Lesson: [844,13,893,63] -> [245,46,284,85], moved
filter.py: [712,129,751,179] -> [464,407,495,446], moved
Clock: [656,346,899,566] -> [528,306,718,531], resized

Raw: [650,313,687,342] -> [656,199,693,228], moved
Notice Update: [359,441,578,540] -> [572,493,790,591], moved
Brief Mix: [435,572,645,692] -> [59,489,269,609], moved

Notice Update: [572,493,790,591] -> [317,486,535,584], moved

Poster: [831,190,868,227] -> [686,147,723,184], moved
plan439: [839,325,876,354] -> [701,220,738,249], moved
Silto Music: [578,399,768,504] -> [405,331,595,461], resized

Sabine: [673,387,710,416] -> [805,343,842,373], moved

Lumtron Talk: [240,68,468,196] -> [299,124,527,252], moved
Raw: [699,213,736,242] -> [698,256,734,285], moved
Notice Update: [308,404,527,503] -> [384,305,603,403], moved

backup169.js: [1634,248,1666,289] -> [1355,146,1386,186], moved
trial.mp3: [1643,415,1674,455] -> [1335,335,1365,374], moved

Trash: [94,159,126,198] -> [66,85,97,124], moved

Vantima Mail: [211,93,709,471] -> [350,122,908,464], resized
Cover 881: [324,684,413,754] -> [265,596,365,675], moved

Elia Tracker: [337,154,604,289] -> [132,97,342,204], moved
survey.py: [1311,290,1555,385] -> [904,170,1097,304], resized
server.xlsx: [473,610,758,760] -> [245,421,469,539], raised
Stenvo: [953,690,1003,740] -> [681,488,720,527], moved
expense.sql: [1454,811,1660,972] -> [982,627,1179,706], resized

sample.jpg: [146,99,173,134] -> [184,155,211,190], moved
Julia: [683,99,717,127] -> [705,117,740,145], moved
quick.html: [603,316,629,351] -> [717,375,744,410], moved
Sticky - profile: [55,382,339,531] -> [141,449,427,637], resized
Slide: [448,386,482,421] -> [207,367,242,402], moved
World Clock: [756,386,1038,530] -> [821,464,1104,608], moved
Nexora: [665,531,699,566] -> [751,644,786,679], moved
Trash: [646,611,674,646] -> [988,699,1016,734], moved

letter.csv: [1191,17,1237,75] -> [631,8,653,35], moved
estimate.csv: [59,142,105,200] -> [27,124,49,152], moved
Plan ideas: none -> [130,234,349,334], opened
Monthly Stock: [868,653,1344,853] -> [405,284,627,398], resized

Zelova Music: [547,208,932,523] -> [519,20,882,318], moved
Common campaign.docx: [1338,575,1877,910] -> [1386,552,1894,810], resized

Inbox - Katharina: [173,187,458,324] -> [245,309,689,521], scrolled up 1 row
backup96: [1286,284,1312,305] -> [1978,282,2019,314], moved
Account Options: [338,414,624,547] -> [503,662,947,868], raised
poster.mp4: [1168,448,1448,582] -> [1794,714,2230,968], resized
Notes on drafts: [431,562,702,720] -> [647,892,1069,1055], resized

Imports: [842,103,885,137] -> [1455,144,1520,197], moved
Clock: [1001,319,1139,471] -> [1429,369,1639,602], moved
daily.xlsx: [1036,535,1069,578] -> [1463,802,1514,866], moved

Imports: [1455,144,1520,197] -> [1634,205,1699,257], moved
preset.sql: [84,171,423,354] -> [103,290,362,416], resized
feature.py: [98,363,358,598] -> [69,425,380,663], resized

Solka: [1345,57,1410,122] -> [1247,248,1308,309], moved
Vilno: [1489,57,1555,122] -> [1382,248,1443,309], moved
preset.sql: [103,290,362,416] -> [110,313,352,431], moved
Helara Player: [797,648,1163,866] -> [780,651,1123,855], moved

WHAT TO WORK ON: Scan the material for the string "preset". Copy each line where it appears.

RESULT OF THIS EXERCISE:
preset.sql: [84,171,423,354] -> [103,290,362,416], resized
preset.sql: [103,290,362,416] -> [110,313,352,431], moved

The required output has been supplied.